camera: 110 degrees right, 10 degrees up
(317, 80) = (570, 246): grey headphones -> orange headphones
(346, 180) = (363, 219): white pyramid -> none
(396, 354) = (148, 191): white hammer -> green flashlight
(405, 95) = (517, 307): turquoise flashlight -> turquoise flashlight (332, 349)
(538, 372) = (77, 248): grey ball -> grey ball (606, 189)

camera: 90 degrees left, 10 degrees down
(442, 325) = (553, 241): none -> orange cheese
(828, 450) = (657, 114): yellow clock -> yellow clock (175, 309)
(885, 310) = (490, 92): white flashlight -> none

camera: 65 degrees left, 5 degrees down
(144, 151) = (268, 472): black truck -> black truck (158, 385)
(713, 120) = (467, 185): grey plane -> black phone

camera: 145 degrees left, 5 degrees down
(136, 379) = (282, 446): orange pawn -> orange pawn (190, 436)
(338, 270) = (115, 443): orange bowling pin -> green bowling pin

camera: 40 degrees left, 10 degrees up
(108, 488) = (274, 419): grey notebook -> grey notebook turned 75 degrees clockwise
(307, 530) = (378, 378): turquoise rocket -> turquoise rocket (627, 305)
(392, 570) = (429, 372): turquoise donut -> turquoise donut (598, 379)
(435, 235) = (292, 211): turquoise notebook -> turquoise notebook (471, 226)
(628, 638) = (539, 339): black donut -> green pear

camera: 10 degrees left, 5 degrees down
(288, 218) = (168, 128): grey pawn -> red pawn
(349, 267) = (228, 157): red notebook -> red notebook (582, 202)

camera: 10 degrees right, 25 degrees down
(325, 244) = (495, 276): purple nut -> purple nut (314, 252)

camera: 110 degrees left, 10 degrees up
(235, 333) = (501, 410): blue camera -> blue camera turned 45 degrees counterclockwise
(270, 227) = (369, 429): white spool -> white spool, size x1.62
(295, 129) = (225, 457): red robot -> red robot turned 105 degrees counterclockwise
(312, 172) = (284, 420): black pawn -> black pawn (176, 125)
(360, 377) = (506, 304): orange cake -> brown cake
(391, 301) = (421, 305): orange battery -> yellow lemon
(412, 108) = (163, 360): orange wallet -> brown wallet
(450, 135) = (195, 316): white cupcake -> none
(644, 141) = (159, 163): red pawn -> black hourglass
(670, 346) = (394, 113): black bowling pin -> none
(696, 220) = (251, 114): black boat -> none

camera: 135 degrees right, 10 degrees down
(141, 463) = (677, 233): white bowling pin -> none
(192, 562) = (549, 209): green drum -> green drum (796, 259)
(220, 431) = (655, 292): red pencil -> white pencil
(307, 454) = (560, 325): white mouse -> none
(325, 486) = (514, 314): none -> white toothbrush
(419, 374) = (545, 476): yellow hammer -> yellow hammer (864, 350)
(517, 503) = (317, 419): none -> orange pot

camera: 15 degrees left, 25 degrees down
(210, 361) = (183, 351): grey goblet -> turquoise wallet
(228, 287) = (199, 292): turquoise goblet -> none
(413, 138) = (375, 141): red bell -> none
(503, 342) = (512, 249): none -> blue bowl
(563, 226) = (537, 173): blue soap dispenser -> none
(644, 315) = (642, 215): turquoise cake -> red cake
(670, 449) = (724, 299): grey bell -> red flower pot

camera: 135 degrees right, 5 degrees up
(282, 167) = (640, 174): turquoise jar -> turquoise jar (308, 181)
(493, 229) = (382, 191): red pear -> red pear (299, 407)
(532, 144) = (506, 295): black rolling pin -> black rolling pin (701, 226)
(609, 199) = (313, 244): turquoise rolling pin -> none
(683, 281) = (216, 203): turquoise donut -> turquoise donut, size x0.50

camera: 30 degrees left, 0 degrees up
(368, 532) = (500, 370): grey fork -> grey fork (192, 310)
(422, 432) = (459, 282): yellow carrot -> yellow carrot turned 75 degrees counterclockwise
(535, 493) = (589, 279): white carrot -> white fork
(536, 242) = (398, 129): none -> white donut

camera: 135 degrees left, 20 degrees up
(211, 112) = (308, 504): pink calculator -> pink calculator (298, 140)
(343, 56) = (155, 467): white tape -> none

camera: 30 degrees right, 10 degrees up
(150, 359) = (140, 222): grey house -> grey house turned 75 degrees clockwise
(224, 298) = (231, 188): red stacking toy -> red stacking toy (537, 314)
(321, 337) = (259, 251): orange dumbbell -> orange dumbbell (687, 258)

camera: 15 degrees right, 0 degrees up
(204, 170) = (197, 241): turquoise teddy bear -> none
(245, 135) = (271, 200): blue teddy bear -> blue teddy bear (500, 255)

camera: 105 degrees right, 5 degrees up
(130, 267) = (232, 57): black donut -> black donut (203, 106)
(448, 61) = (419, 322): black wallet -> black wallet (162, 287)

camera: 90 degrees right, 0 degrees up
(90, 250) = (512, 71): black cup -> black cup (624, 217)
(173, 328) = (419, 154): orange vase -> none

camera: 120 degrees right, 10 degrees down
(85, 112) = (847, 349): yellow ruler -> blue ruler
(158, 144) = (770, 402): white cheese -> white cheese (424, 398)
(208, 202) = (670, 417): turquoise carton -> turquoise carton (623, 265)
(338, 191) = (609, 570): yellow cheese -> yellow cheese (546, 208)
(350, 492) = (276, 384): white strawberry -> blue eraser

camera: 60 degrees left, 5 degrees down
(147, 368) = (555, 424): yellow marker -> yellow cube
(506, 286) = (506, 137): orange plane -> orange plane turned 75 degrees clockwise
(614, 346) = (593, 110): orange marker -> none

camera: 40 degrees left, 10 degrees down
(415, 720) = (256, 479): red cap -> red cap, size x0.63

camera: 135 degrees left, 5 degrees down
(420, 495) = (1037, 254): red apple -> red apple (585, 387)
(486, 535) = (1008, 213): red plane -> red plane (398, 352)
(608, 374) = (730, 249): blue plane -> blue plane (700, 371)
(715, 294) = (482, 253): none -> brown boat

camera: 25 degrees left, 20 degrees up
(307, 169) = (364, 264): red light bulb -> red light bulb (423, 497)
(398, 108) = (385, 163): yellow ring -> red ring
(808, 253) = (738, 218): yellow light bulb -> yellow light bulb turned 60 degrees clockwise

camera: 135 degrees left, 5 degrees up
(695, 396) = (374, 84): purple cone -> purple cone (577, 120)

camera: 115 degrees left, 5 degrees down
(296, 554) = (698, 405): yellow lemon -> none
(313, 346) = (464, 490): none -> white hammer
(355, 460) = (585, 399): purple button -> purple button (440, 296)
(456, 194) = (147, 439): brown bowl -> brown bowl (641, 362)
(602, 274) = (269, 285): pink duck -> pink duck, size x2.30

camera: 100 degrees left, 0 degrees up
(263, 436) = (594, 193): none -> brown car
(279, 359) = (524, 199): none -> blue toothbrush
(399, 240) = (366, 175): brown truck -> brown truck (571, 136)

### Problem:
Retype only the lines above between the line with "(538, 372) = (77, 248): grey" and the line with "(450, 135) = (195, 316): white", counting those two lines as well, and keep every character as it is.

### Written response:
(538, 372) = (77, 248): grey ball -> grey ball (606, 189)

camera: 90 degrees left, 10 degrees down
(442, 325) = (553, 241): none -> orange cheese
(828, 450) = (657, 114): yellow clock -> yellow clock (175, 309)
(885, 310) = (490, 92): white flashlight -> none

camera: 65 degrees left, 5 degrees down
(144, 151) = (268, 472): black truck -> black truck (158, 385)
(713, 120) = (467, 185): grey plane -> black phone

camera: 145 degrees left, 5 degrees down
(136, 379) = (282, 446): orange pawn -> orange pawn (190, 436)
(338, 270) = (115, 443): orange bowling pin -> green bowling pin

camera: 40 degrees left, 10 degrees up
(108, 488) = (274, 419): grey notebook -> grey notebook turned 75 degrees clockwise
(307, 530) = (378, 378): turquoise rocket -> turquoise rocket (627, 305)
(392, 570) = (429, 372): turquoise donut -> turquoise donut (598, 379)
(435, 235) = (292, 211): turquoise notebook -> turquoise notebook (471, 226)
(628, 638) = (539, 339): black donut -> green pear

camera: 10 degrees left, 5 degrees down
(288, 218) = (168, 128): grey pawn -> red pawn
(349, 267) = (228, 157): red notebook -> red notebook (582, 202)

camera: 10 degrees right, 25 degrees down
(325, 244) = (495, 276): purple nut -> purple nut (314, 252)

camera: 110 degrees left, 10 degrees up
(235, 333) = (501, 410): blue camera -> blue camera turned 45 degrees counterclockwise
(270, 227) = (369, 429): white spool -> white spool, size x1.62
(295, 129) = (225, 457): red robot -> red robot turned 105 degrees counterclockwise
(312, 172) = (284, 420): black pawn -> black pawn (176, 125)
(360, 377) = (506, 304): orange cake -> brown cake
(391, 301) = (421, 305): orange battery -> yellow lemon
(412, 108) = (163, 360): orange wallet -> brown wallet
(450, 135) = (195, 316): white cupcake -> none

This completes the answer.